__THE TASK__.
The records appear below. Set down exactly each line from the one that contains "green cake: [260,222,377,333]" through the last, both included.

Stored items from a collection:

# # #

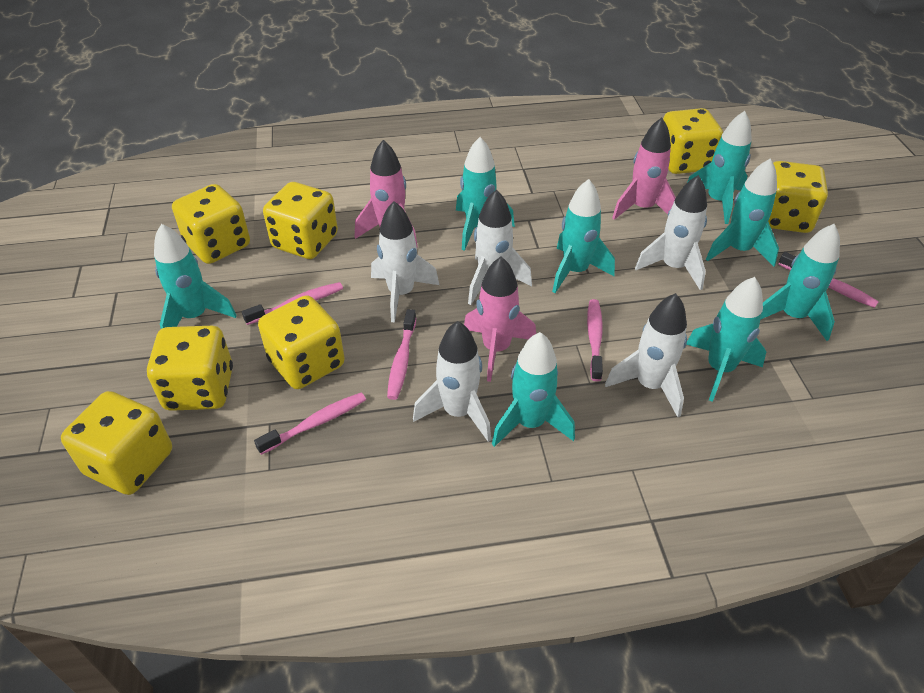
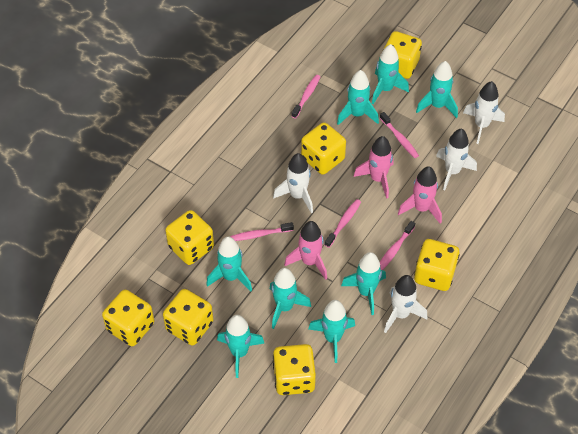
white rocket: [371,201,439,323] [413,321,491,442] [468,190,532,305] [605,293,687,417] [635,175,707,290] = 5 -> [273,153,313,213] [384,275,428,333] [436,129,477,190] [463,81,505,144] = 4

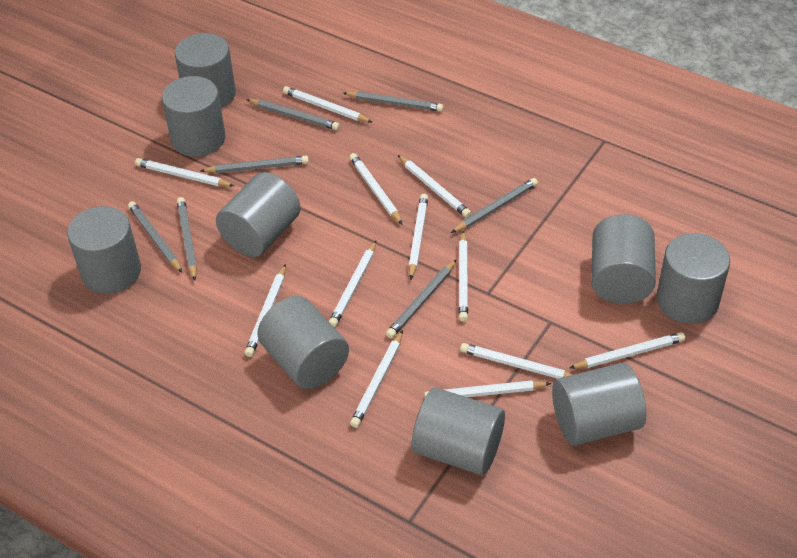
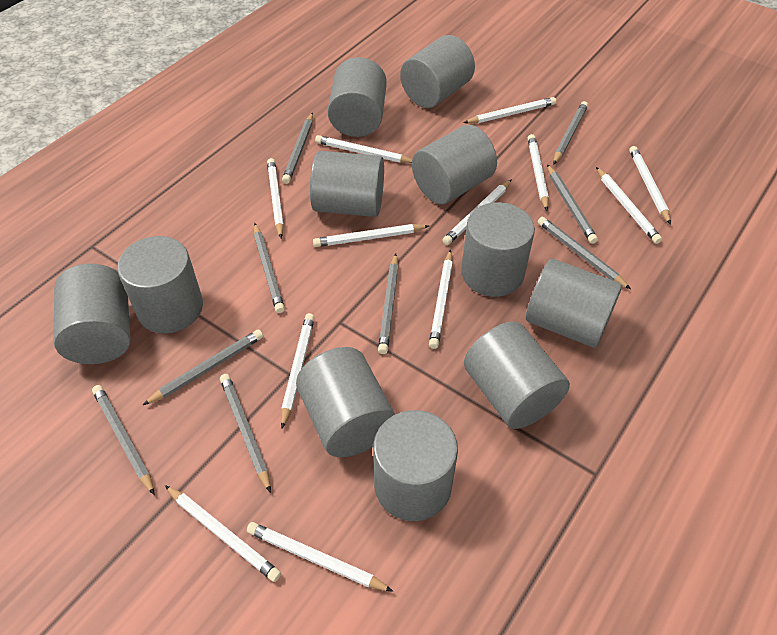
grey cylinder: [67,206,141,294] [162,76,225,157] [175,33,236,108] [216,172,301,257] [257,296,349,389] [412,388,505,475] [552,363,647,446] [592,214,656,304] [656,233,730,324] = 9 -> [53,264,131,364] [117,236,203,333] [296,347,395,457] [310,151,384,217] [328,57,387,137] [373,410,458,521] [400,35,475,108] [412,125,497,204] [461,202,535,297] [464,322,570,429] [526,259,622,348] = 11
grey pencil: [128,201,182,272] [177,197,197,281] [201,156,309,173] [246,99,340,130] [343,91,444,112] [386,259,457,338] [451,178,538,233] = 7 -> [92,385,155,495] [143,329,263,405] [220,374,271,493] [254,223,285,313] [282,113,313,184] [378,253,399,354] [538,217,631,289] [547,164,598,244] [553,101,588,165] = 9

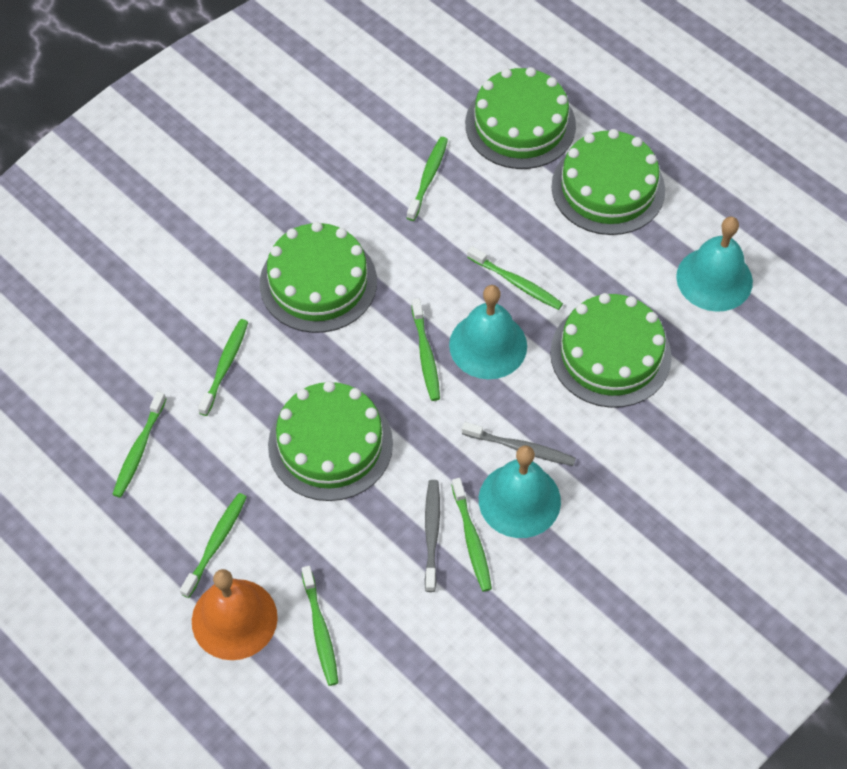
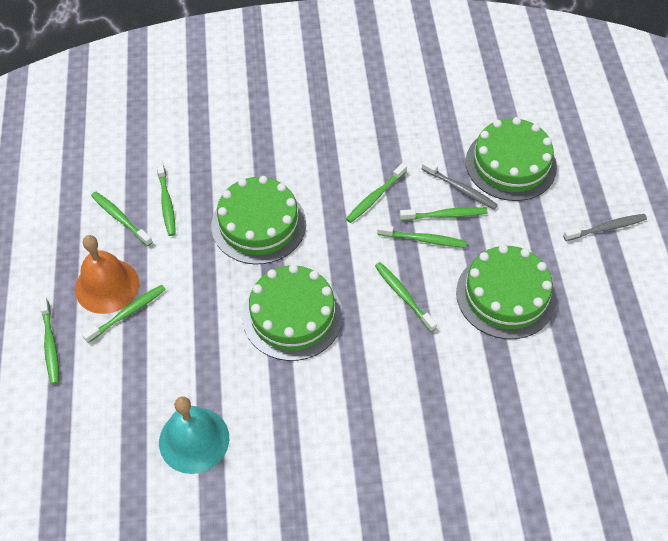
green cake: [260,222,377,333] [268,381,393,501] [465,67,576,169] [550,293,672,408] [551,129,665,235] = 5 -> [212,176,306,265] [242,264,343,361] [456,245,556,339] [466,117,557,201] = 4
turquoise bell: [449,285,527,379] [479,445,561,538] [676,217,753,312] = 3 -> [159,396,229,474] = 1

# # #

__COMPLETED TASK__.
green cake: [260,222,377,333] [268,381,393,501] [465,67,576,169] [550,293,672,408] [551,129,665,235] = 5 -> [212,176,306,265] [242,264,343,361] [456,245,556,339] [466,117,557,201] = 4
turquoise bell: [449,285,527,379] [479,445,561,538] [676,217,753,312] = 3 -> [159,396,229,474] = 1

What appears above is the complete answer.